▶ ASSIGNMENT: Restate all of the following data exactly, keeping any images out of the copy.

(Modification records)
——————————

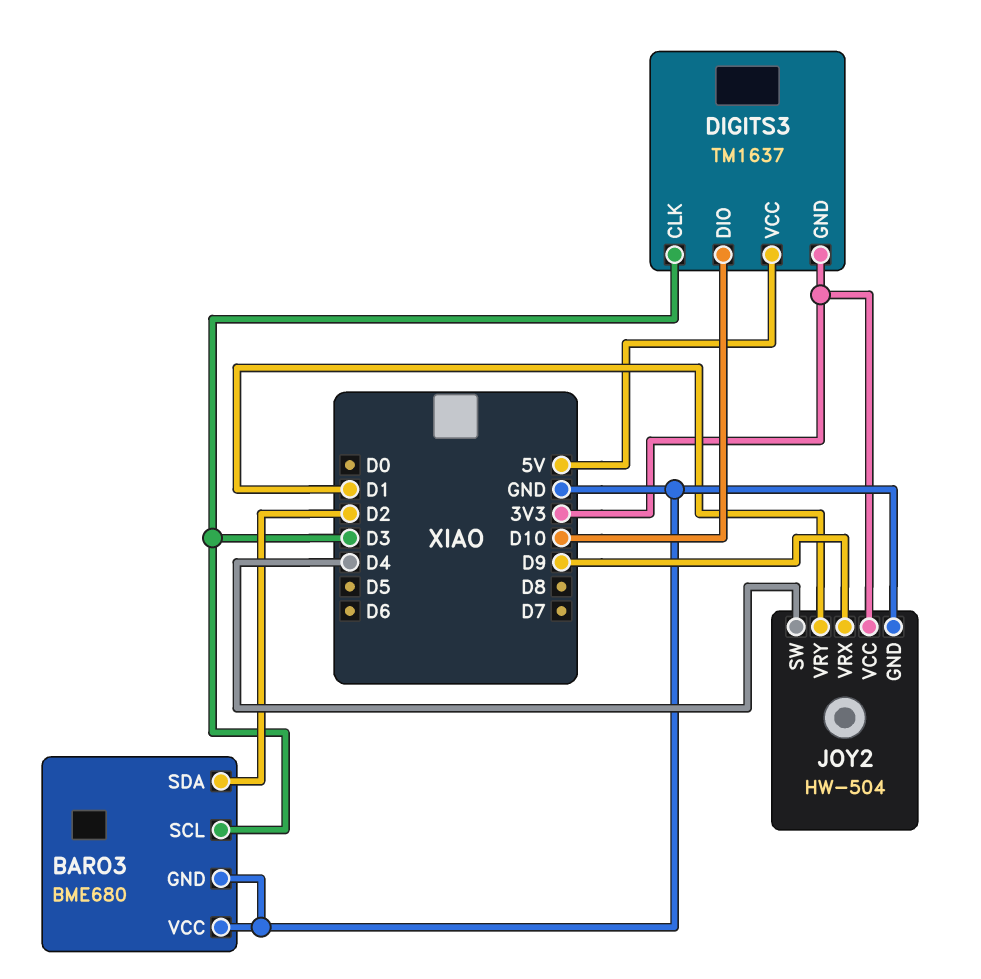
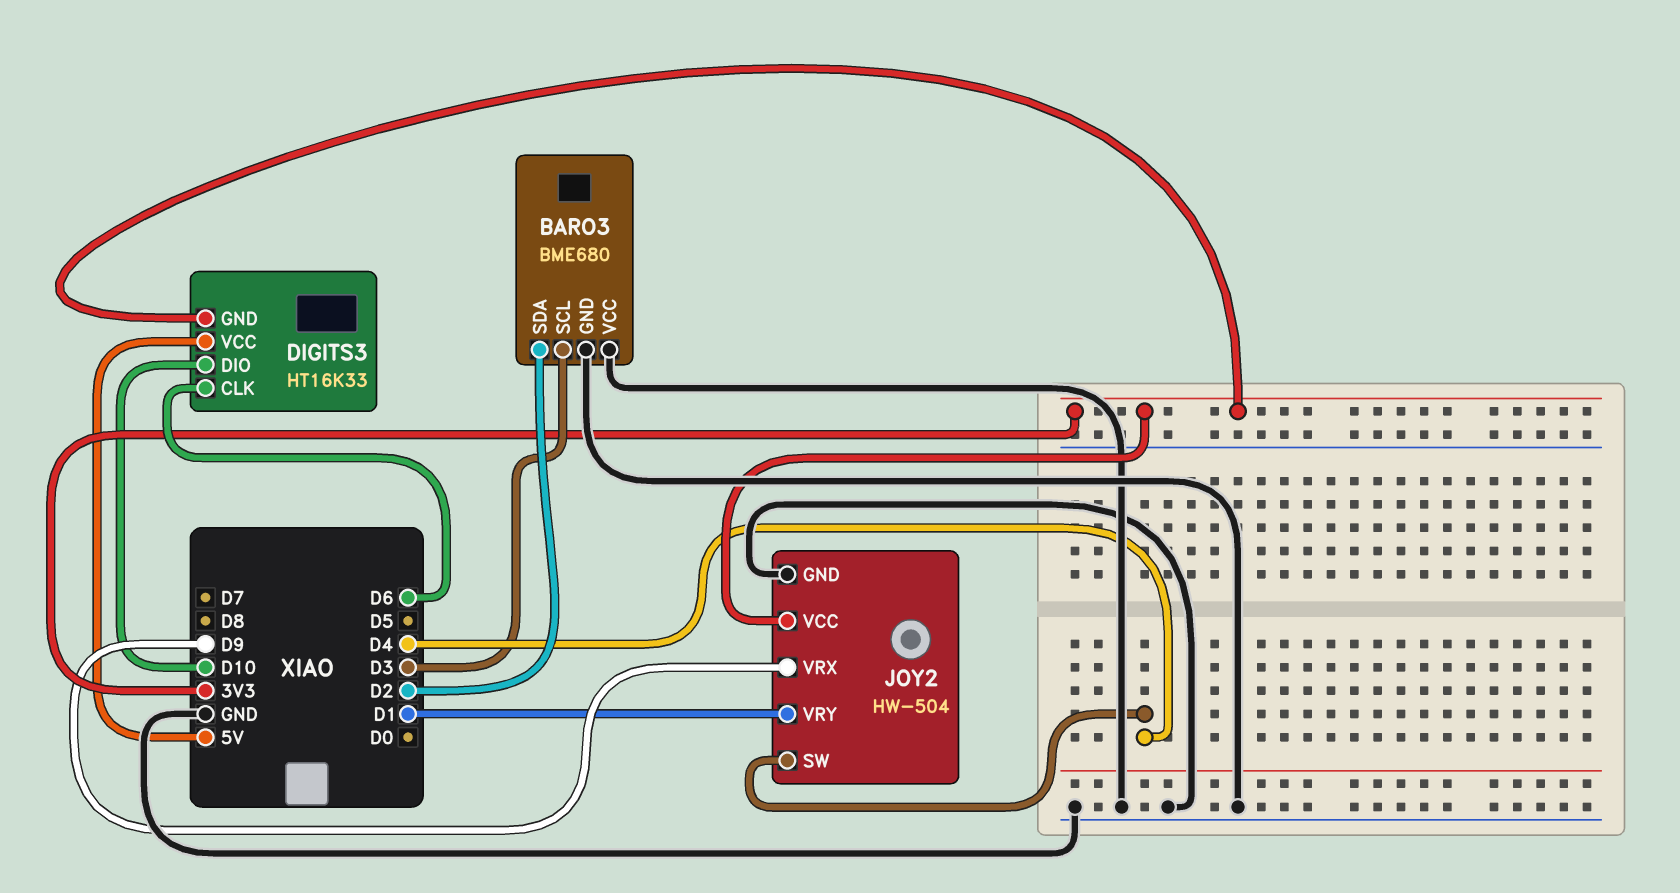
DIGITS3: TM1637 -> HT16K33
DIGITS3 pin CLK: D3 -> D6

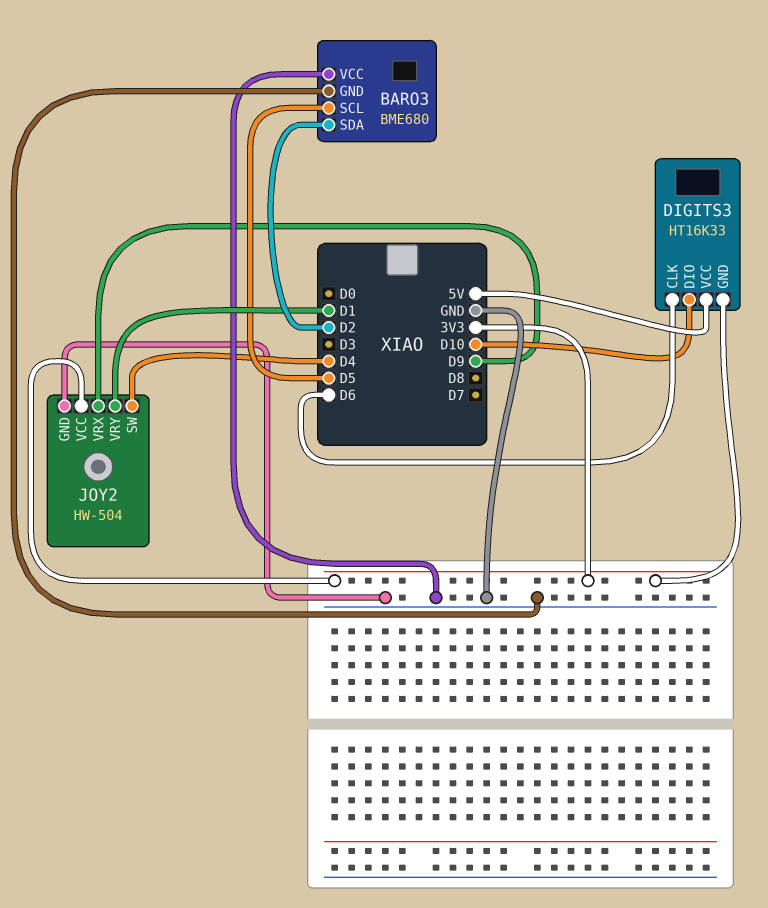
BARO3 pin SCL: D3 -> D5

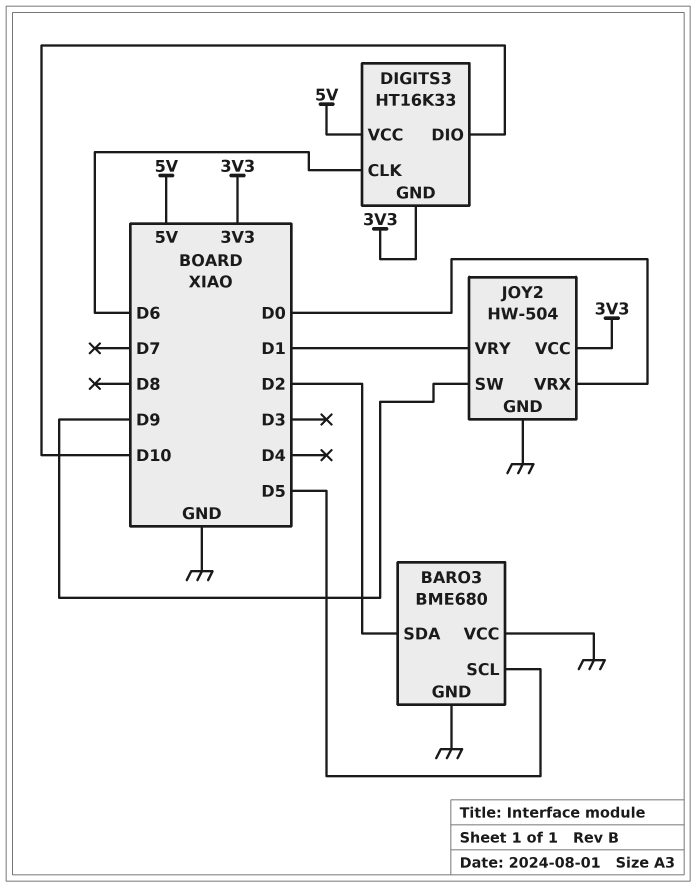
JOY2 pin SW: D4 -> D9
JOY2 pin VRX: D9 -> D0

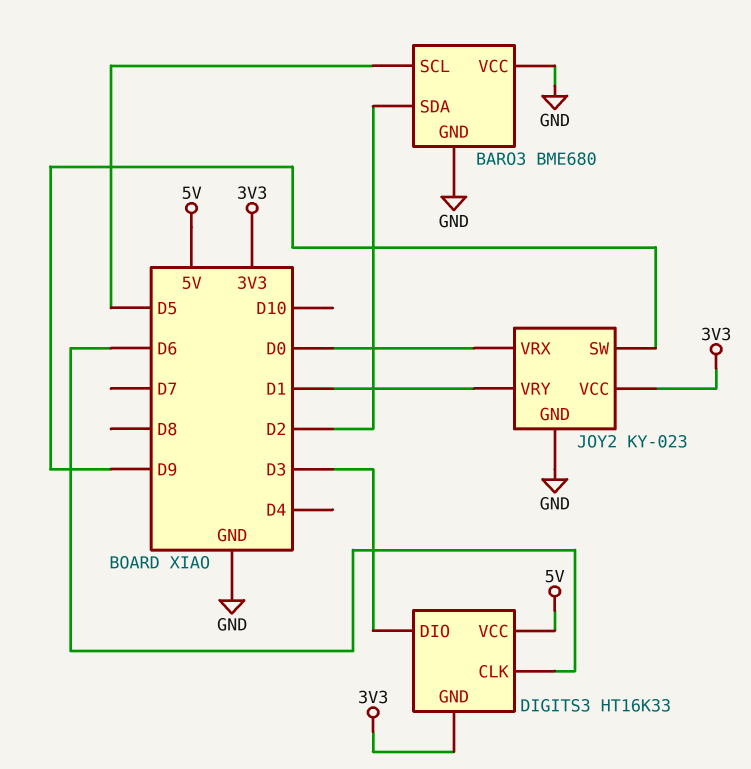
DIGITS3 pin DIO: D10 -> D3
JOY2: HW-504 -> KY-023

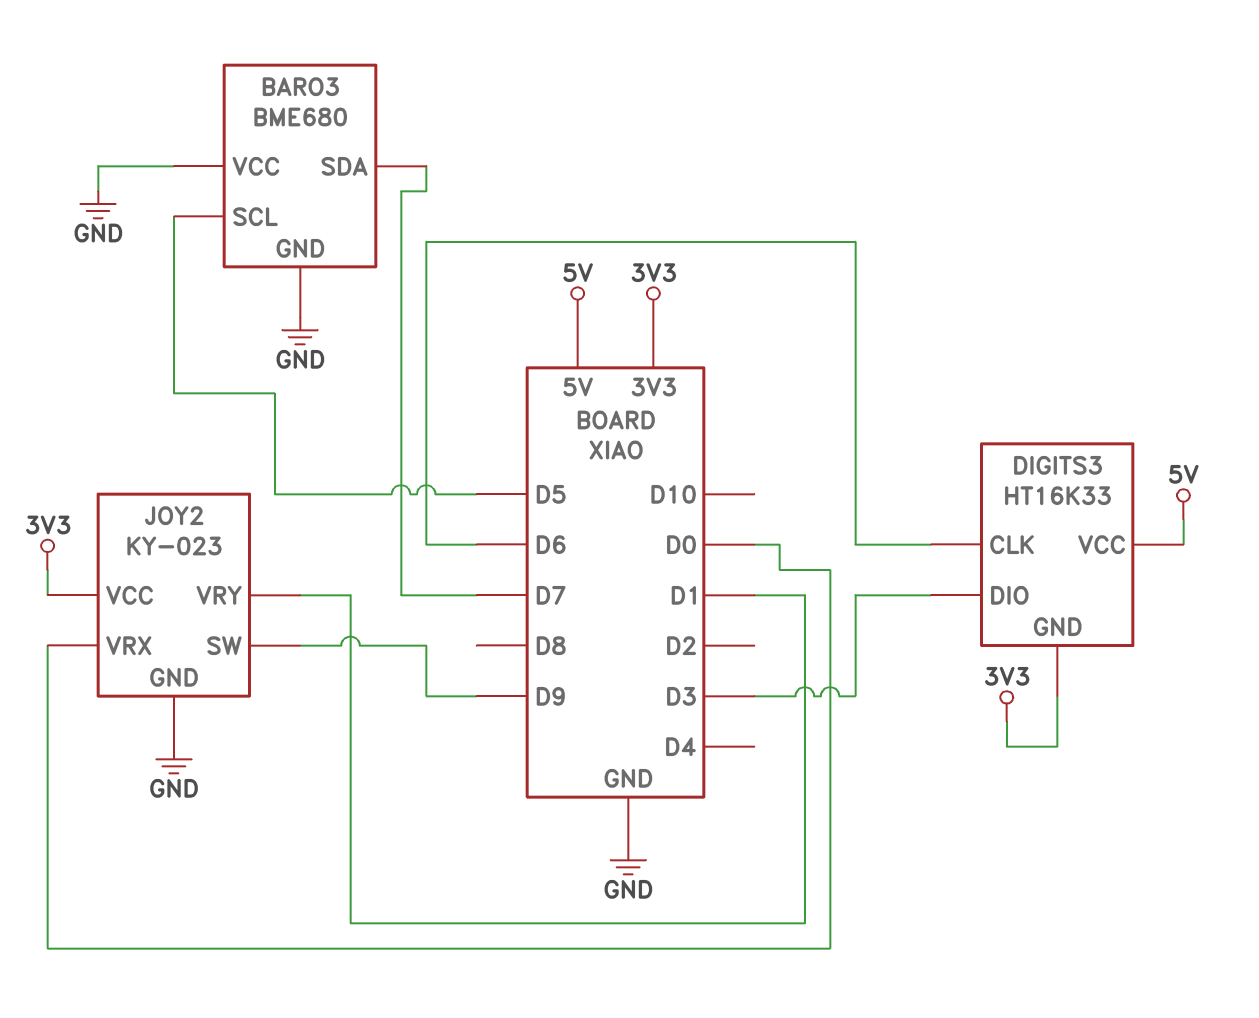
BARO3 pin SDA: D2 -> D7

——————————

▶ TASK ANSWER:
DIGITS3: TM1637 -> HT16K33
DIGITS3 pin CLK: D3 -> D6

BARO3 pin SCL: D3 -> D5

JOY2 pin SW: D4 -> D9
JOY2 pin VRX: D9 -> D0

DIGITS3 pin DIO: D10 -> D3
JOY2: HW-504 -> KY-023

BARO3 pin SDA: D2 -> D7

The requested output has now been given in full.